- _INSTRUCTIONS FOR THE TASK_
Once you reach the line with "yellow hexagon: (183, 529)" below, copy each line exactly, stopping after the line with "red L-shape: (238, 448)", and skip any pictures.

================

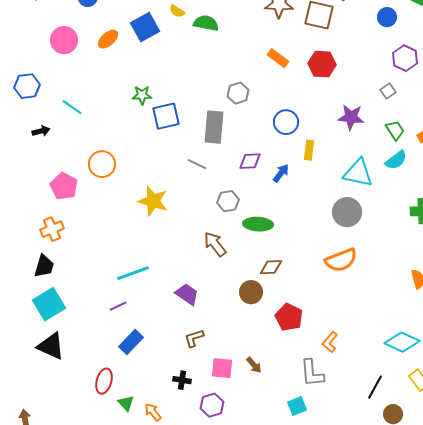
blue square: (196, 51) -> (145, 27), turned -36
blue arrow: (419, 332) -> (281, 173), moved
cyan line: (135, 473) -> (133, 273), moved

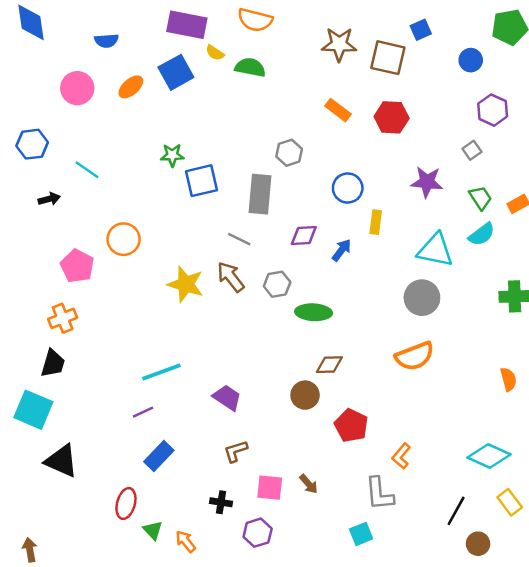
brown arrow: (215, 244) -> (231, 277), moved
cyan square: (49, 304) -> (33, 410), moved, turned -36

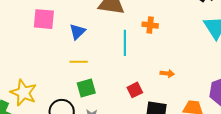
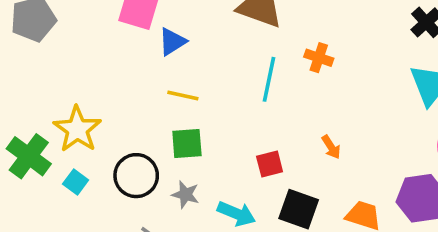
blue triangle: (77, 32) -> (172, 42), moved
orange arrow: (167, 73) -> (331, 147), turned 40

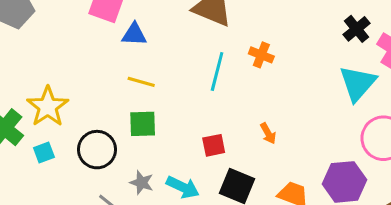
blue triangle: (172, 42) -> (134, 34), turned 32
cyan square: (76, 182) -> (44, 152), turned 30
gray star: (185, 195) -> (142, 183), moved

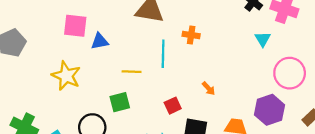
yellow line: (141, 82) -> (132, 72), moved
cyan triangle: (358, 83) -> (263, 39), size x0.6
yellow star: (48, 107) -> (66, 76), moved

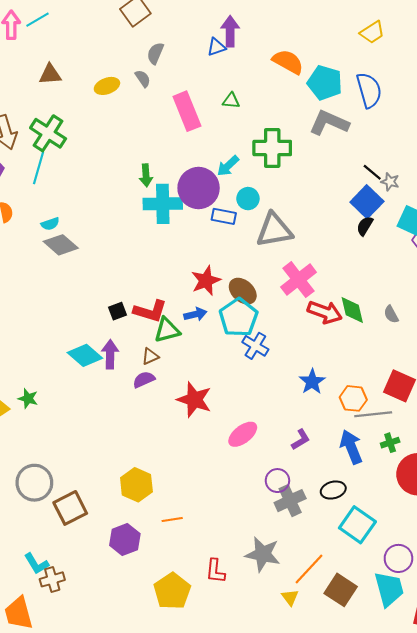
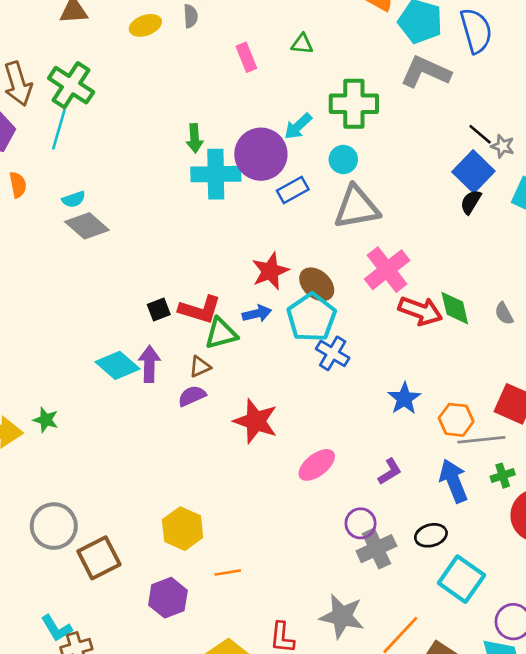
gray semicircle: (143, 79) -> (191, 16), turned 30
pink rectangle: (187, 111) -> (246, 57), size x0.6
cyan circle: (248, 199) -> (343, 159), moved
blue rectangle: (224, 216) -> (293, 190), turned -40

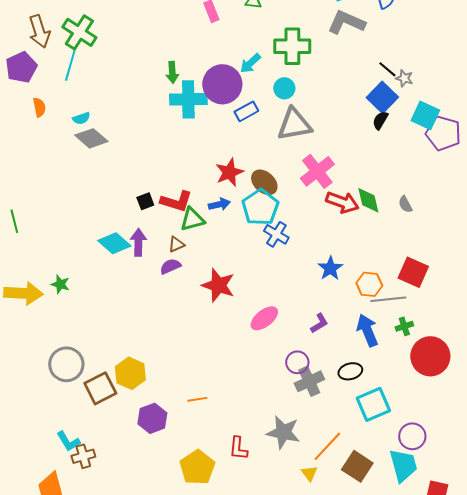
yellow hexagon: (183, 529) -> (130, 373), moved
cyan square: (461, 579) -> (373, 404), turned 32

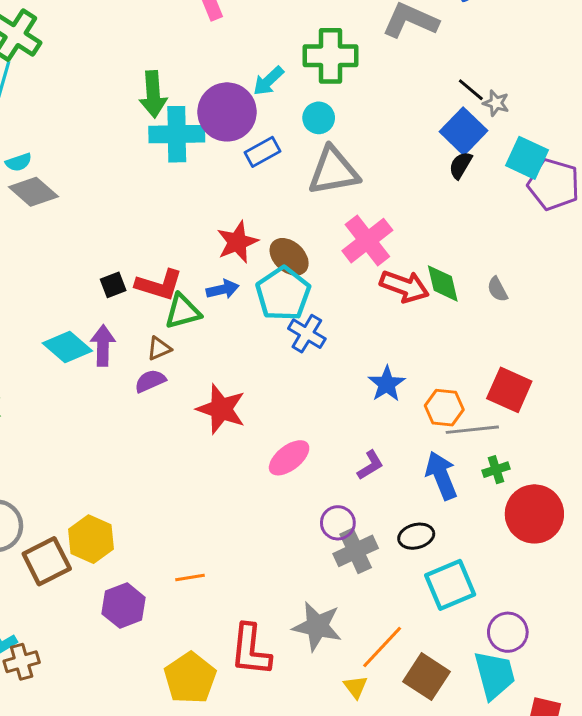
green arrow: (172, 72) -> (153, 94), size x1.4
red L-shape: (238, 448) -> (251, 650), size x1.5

================

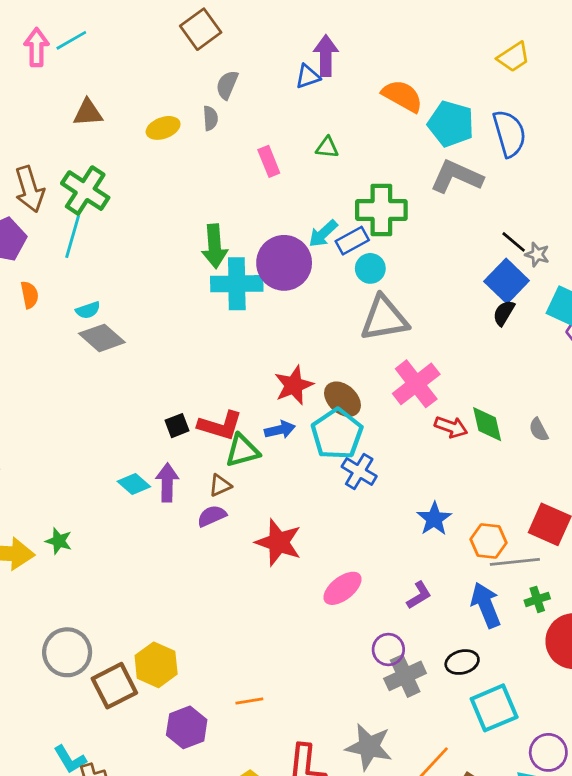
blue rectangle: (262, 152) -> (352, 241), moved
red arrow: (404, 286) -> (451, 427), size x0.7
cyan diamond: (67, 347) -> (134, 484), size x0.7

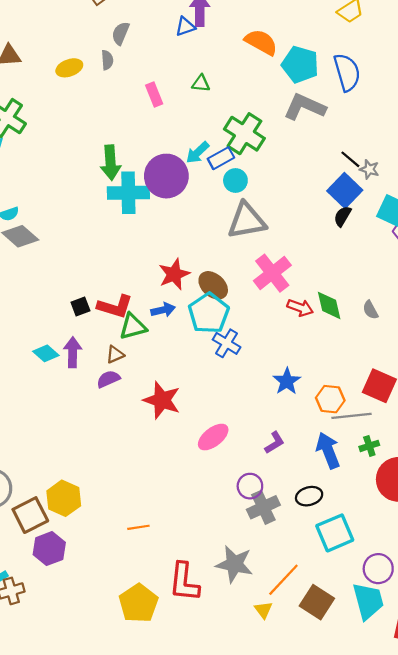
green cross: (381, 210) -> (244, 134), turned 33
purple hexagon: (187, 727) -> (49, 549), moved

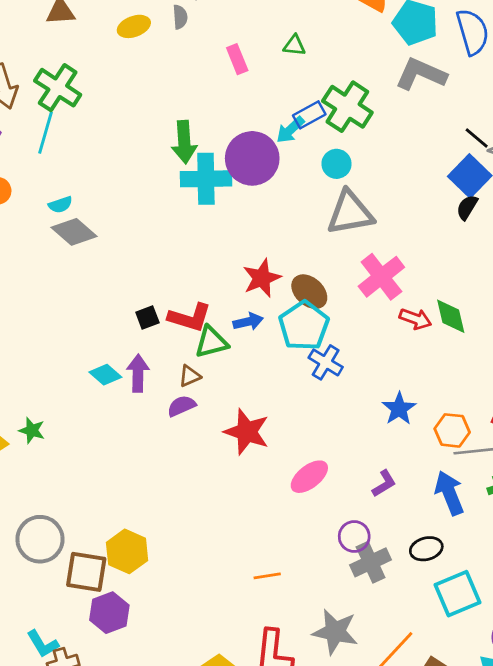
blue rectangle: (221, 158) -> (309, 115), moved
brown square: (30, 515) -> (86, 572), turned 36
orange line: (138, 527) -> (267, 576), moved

================

- _EXERCISE OUTPUT_
yellow hexagon: (183, 529) -> (130, 373), moved
cyan square: (461, 579) -> (373, 404), turned 32

green arrow: (172, 72) -> (153, 94), size x1.4
red L-shape: (238, 448) -> (251, 650), size x1.5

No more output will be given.